■ Prompt ■
Reproduce, from the lines below, exactly the stretch that begins at the line containing "R4: 1.5k (GND, VP) -> 10k (GND, VP)" and ends at the line containing "S2: button (GND, VDD)", both included.

═════ Entries provided ═════

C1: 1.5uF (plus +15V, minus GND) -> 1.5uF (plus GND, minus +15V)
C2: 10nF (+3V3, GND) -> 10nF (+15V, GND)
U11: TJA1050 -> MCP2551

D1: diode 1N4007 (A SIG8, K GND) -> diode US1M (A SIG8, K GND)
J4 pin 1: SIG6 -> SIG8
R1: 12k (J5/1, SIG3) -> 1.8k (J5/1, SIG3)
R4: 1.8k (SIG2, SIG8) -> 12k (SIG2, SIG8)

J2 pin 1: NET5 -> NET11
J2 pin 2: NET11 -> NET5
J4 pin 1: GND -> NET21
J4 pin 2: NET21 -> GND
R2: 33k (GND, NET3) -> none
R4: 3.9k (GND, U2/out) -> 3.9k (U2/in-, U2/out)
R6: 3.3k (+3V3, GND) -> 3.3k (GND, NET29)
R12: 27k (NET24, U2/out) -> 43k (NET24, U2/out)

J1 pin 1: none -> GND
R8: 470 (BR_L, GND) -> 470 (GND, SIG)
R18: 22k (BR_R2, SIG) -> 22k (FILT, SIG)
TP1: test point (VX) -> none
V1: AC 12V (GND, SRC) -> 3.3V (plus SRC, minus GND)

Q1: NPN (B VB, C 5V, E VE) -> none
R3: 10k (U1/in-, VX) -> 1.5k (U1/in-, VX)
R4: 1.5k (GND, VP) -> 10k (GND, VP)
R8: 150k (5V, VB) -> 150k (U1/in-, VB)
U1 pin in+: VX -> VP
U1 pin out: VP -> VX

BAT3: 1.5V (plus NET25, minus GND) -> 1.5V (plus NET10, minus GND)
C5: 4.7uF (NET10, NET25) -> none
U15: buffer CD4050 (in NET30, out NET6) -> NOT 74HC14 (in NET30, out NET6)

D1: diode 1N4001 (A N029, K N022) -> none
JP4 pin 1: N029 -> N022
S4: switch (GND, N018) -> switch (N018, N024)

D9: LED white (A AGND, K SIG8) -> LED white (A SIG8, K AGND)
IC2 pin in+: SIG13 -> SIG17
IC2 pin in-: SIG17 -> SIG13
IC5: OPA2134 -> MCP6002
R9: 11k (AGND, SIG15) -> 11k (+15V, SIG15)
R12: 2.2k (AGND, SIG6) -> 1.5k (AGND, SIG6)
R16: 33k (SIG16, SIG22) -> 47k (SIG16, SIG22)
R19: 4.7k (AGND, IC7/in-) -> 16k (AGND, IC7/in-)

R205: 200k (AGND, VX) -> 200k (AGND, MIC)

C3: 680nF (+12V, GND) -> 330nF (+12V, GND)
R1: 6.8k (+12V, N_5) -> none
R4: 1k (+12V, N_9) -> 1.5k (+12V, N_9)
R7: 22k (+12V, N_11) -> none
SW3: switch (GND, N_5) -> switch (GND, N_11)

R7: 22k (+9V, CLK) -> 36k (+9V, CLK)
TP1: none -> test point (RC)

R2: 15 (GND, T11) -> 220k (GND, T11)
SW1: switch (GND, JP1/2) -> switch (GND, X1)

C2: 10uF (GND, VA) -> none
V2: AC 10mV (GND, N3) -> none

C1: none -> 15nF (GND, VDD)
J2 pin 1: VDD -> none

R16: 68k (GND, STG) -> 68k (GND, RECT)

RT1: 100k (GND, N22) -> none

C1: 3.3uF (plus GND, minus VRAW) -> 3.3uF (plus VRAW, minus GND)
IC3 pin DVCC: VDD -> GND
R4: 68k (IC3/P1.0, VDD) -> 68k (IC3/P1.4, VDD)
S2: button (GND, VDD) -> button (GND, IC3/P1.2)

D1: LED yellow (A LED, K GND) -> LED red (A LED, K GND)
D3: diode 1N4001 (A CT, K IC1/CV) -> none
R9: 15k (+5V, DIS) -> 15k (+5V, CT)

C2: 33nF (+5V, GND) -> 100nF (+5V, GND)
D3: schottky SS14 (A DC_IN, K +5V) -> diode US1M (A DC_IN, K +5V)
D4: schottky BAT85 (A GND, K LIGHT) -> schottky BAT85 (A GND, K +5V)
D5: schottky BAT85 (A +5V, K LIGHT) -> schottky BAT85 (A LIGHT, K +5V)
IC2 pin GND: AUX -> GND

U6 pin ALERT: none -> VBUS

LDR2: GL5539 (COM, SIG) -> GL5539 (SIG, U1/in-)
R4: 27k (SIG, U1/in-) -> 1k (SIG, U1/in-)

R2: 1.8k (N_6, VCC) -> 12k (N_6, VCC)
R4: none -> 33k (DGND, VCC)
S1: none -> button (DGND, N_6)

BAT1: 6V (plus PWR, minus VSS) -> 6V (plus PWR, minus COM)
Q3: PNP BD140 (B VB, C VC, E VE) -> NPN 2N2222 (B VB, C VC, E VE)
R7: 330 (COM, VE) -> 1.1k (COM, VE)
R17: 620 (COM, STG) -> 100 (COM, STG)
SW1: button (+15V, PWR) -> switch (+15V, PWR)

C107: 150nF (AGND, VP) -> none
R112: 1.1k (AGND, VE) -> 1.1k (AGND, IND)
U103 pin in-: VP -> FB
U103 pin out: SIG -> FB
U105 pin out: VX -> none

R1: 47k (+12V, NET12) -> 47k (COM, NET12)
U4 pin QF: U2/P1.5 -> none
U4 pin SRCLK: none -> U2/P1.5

═════

■ Answer to the problem ■
R4: 1.5k (GND, VP) -> 10k (GND, VP)
R8: 150k (5V, VB) -> 150k (U1/in-, VB)
U1 pin in+: VX -> VP
U1 pin out: VP -> VX

BAT3: 1.5V (plus NET25, minus GND) -> 1.5V (plus NET10, minus GND)
C5: 4.7uF (NET10, NET25) -> none
U15: buffer CD4050 (in NET30, out NET6) -> NOT 74HC14 (in NET30, out NET6)

D1: diode 1N4001 (A N029, K N022) -> none
JP4 pin 1: N029 -> N022
S4: switch (GND, N018) -> switch (N018, N024)

D9: LED white (A AGND, K SIG8) -> LED white (A SIG8, K AGND)
IC2 pin in+: SIG13 -> SIG17
IC2 pin in-: SIG17 -> SIG13
IC5: OPA2134 -> MCP6002
R9: 11k (AGND, SIG15) -> 11k (+15V, SIG15)
R12: 2.2k (AGND, SIG6) -> 1.5k (AGND, SIG6)
R16: 33k (SIG16, SIG22) -> 47k (SIG16, SIG22)
R19: 4.7k (AGND, IC7/in-) -> 16k (AGND, IC7/in-)

R205: 200k (AGND, VX) -> 200k (AGND, MIC)

C3: 680nF (+12V, GND) -> 330nF (+12V, GND)
R1: 6.8k (+12V, N_5) -> none
R4: 1k (+12V, N_9) -> 1.5k (+12V, N_9)
R7: 22k (+12V, N_11) -> none
SW3: switch (GND, N_5) -> switch (GND, N_11)

R7: 22k (+9V, CLK) -> 36k (+9V, CLK)
TP1: none -> test point (RC)

R2: 15 (GND, T11) -> 220k (GND, T11)
SW1: switch (GND, JP1/2) -> switch (GND, X1)

C2: 10uF (GND, VA) -> none
V2: AC 10mV (GND, N3) -> none

C1: none -> 15nF (GND, VDD)
J2 pin 1: VDD -> none

R16: 68k (GND, STG) -> 68k (GND, RECT)

RT1: 100k (GND, N22) -> none

C1: 3.3uF (plus GND, minus VRAW) -> 3.3uF (plus VRAW, minus GND)
IC3 pin DVCC: VDD -> GND
R4: 68k (IC3/P1.0, VDD) -> 68k (IC3/P1.4, VDD)
S2: button (GND, VDD) -> button (GND, IC3/P1.2)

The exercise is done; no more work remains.